[RECORDS FOR THE TASK — start]
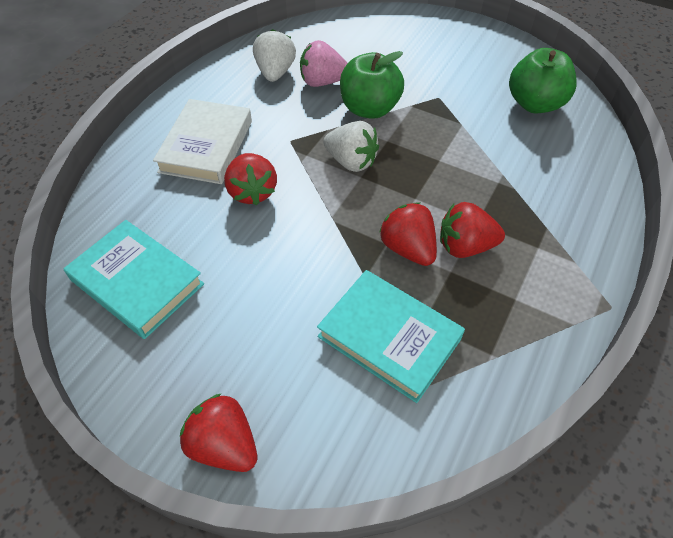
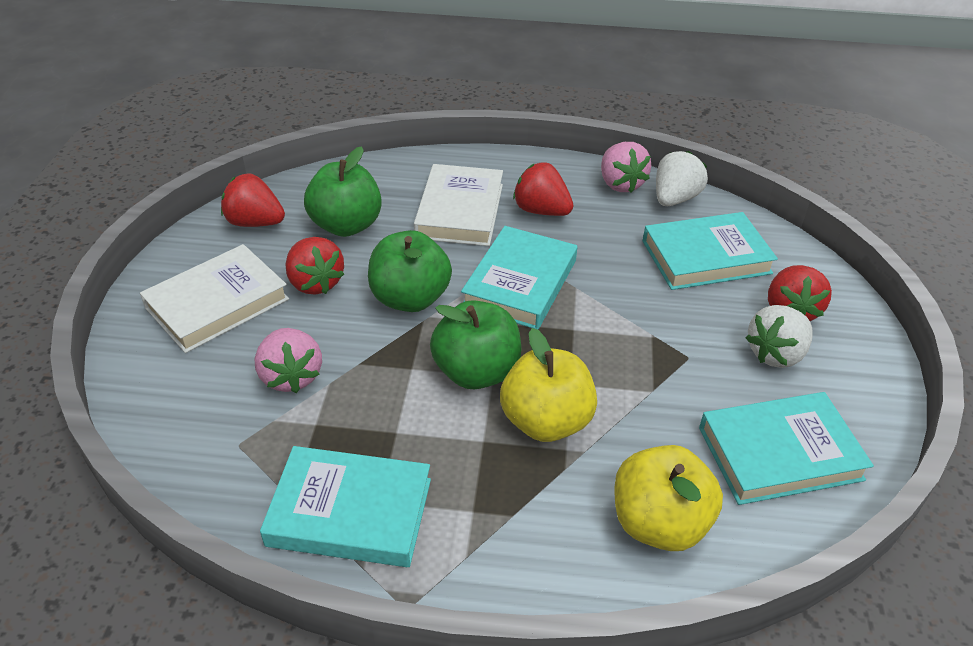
green apple: 2 -> 3
pink strawberry: 1 -> 2
turquoise book: 2 -> 4
white book: 1 -> 2
yellow apple: 0 -> 2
[RECORDS FOR THE TASK — finish]
ACTIVITY
Transcribe exactly, and only, the lines from the one with "pink strawberry: 1 -> 2" through the last line of the data.

EXPECTED OUTPUT
pink strawberry: 1 -> 2
turquoise book: 2 -> 4
white book: 1 -> 2
yellow apple: 0 -> 2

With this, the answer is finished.